- **AIM OF THE TASK**: Print, exactly as given, each line of the data from the line containing "(370, 195) = (370, 191): purple" up to and including its last line.

- **WORKING DATA**:
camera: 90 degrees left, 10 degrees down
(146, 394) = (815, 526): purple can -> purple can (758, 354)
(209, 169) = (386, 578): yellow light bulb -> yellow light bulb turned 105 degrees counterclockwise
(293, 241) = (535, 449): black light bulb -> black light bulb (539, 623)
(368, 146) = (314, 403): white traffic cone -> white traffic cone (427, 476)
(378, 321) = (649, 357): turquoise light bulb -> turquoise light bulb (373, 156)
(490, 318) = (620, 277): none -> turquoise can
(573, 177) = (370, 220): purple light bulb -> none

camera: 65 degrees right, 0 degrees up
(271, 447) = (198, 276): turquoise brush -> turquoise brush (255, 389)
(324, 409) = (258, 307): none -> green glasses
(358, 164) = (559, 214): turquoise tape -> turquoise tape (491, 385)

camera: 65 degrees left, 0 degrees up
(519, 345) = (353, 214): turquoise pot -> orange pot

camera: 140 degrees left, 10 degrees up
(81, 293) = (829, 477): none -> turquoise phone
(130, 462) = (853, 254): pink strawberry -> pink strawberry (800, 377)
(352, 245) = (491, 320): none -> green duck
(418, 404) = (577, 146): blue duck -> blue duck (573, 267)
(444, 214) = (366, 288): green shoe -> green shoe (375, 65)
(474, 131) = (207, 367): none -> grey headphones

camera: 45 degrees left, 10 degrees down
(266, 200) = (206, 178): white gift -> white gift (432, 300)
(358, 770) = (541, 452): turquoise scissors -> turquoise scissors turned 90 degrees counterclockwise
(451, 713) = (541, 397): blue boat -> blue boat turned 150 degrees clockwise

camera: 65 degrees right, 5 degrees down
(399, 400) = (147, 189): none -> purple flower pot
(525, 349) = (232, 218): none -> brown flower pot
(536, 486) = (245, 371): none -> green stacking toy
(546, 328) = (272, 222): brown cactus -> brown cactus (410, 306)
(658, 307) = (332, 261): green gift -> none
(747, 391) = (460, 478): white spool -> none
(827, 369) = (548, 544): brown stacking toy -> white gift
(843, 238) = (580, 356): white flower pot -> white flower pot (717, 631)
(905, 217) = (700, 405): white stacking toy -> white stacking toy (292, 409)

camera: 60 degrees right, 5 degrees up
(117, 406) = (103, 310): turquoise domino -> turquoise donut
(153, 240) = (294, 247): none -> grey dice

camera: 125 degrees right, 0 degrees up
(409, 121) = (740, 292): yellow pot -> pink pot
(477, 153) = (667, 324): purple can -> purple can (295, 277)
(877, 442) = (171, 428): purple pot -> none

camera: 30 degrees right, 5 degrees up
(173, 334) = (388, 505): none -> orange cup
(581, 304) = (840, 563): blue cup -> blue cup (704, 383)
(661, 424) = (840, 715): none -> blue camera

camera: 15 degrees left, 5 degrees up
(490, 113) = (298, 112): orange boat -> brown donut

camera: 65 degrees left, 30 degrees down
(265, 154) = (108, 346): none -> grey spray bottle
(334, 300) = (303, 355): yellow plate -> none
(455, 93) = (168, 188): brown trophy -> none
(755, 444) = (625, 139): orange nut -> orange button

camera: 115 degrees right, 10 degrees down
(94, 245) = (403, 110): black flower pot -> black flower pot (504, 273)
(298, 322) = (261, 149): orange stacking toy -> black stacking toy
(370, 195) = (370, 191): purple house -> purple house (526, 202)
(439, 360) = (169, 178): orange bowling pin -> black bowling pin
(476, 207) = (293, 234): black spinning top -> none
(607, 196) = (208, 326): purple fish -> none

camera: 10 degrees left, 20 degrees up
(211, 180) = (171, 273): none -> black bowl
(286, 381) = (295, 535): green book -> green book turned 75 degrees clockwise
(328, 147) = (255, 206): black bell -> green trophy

- **ANSWER**:
(370, 195) = (370, 191): purple house -> purple house (526, 202)
(439, 360) = (169, 178): orange bowling pin -> black bowling pin
(476, 207) = (293, 234): black spinning top -> none
(607, 196) = (208, 326): purple fish -> none

camera: 10 degrees left, 20 degrees up
(211, 180) = (171, 273): none -> black bowl
(286, 381) = (295, 535): green book -> green book turned 75 degrees clockwise
(328, 147) = (255, 206): black bell -> green trophy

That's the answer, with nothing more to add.